THE INPUT section start
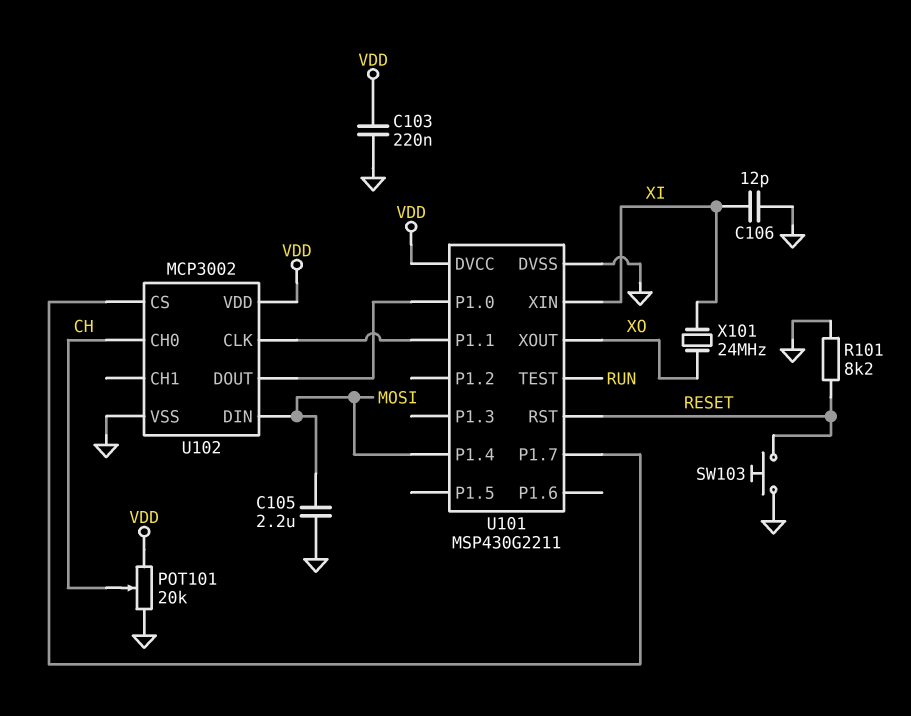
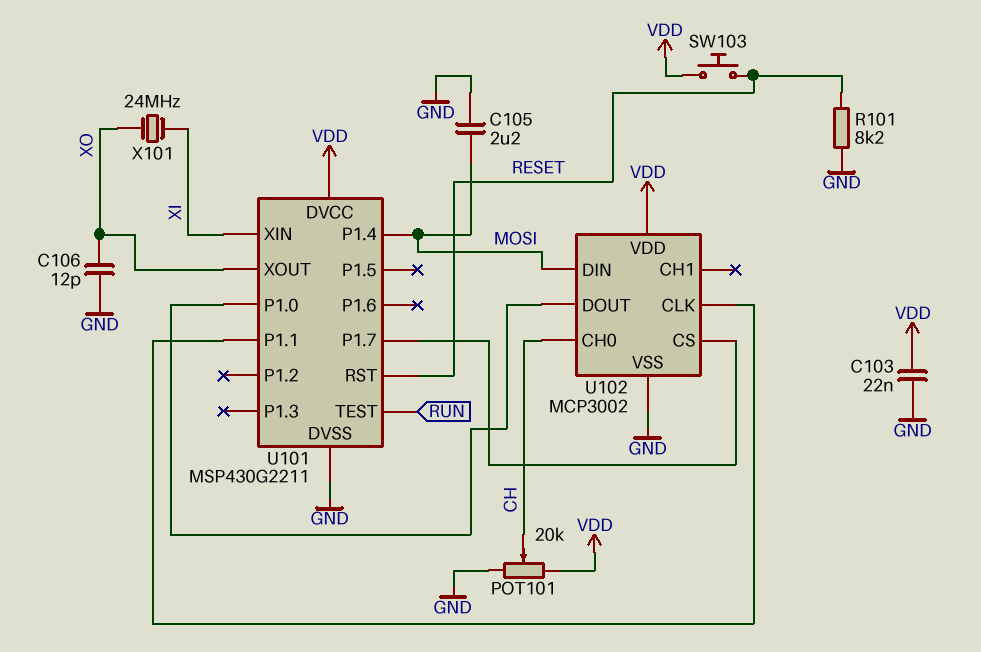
C103: 220nF (GND, VDD) -> 22nF (GND, VDD)
C106: 12pF (GND, XI) -> 12pF (GND, XO)
SW103: button (GND, RESET) -> button (RESET, VDD)

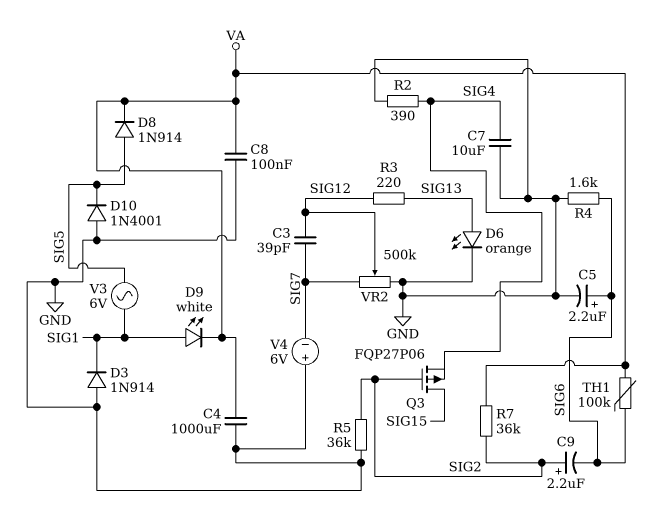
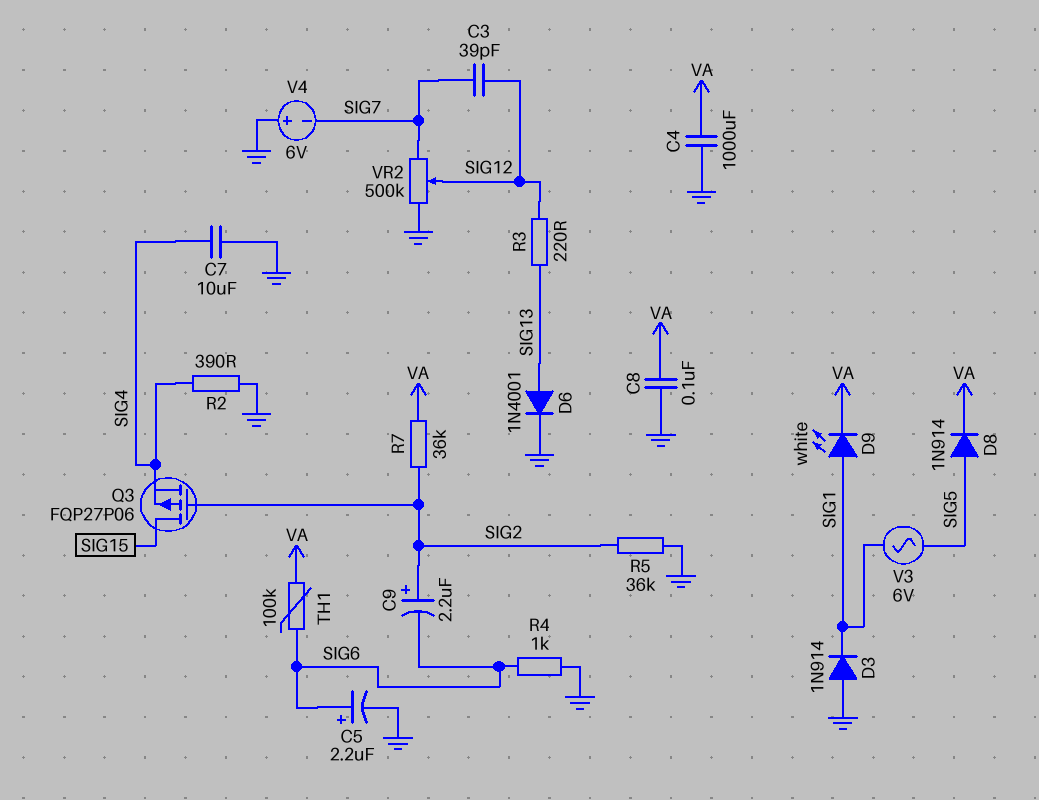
D6: LED orange (A SIG13, K GND) -> diode 1N4001 (A SIG13, K GND)
D10: diode 1N4001 (A GND, K SIG5) -> none
R4: 1.6k (GND, SIG6) -> 1k (GND, SIG6)

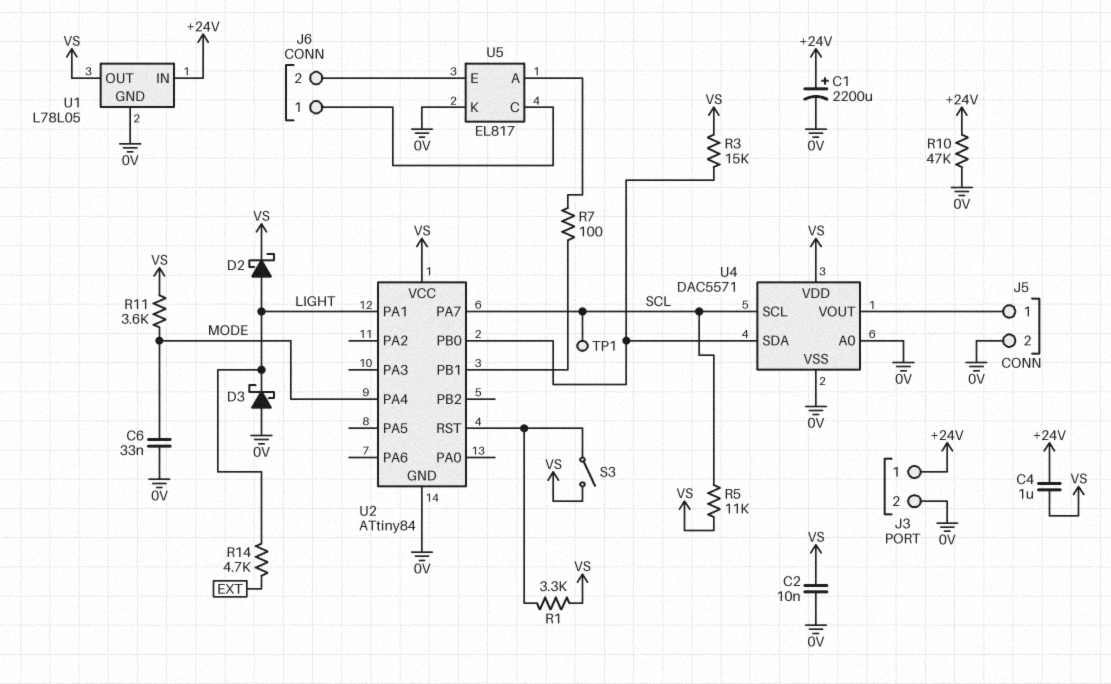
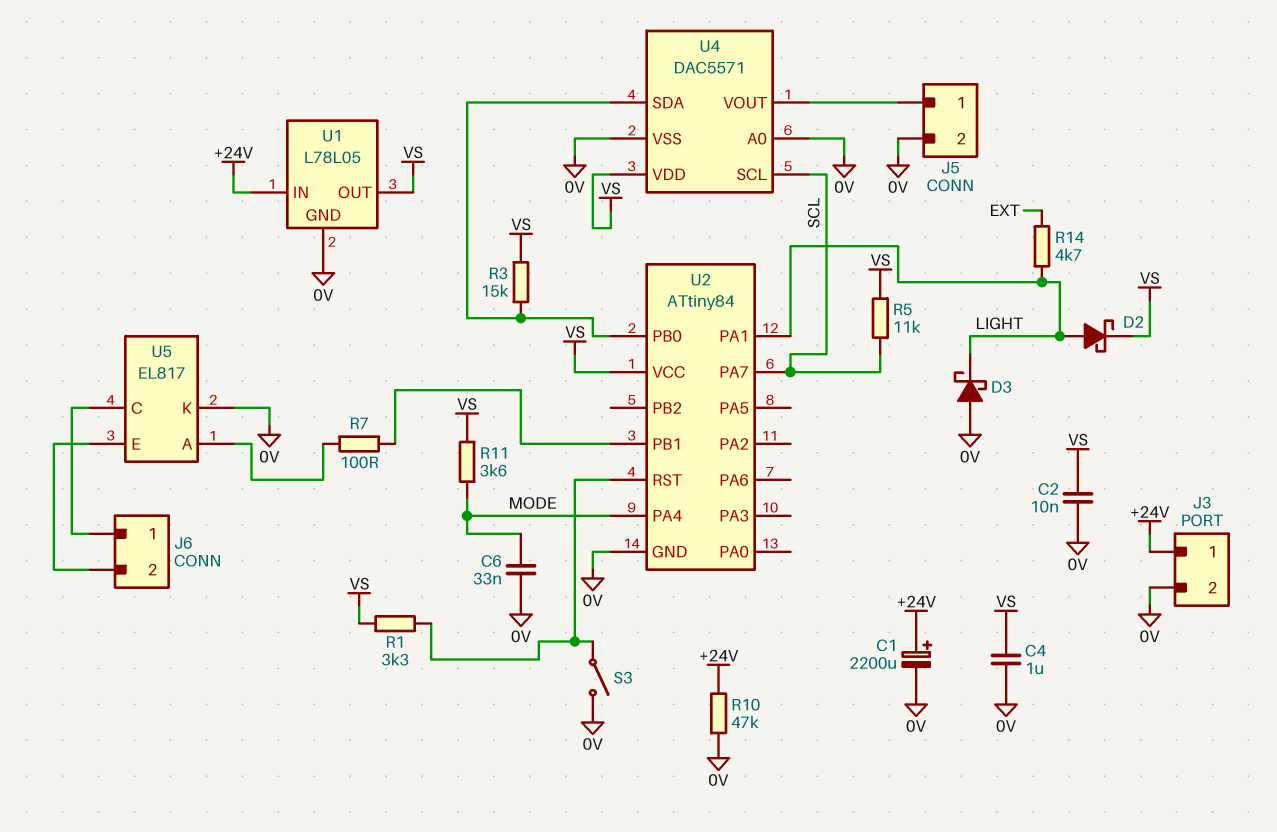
C4: 1uF (+24V, VS) -> 1uF (0V, VS)
S3: switch (U2/RST, VS) -> switch (0V, U2/RST)
TP1: test point (SCL) -> none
THE INPUT section end
*WORK INSTRUCTIONS:* The copy you produce must match the entries above exactly, except that it has no pictures.

*SOLUTION:*
C103: 220nF (GND, VDD) -> 22nF (GND, VDD)
C106: 12pF (GND, XI) -> 12pF (GND, XO)
SW103: button (GND, RESET) -> button (RESET, VDD)

D6: LED orange (A SIG13, K GND) -> diode 1N4001 (A SIG13, K GND)
D10: diode 1N4001 (A GND, K SIG5) -> none
R4: 1.6k (GND, SIG6) -> 1k (GND, SIG6)

C4: 1uF (+24V, VS) -> 1uF (0V, VS)
S3: switch (U2/RST, VS) -> switch (0V, U2/RST)
TP1: test point (SCL) -> none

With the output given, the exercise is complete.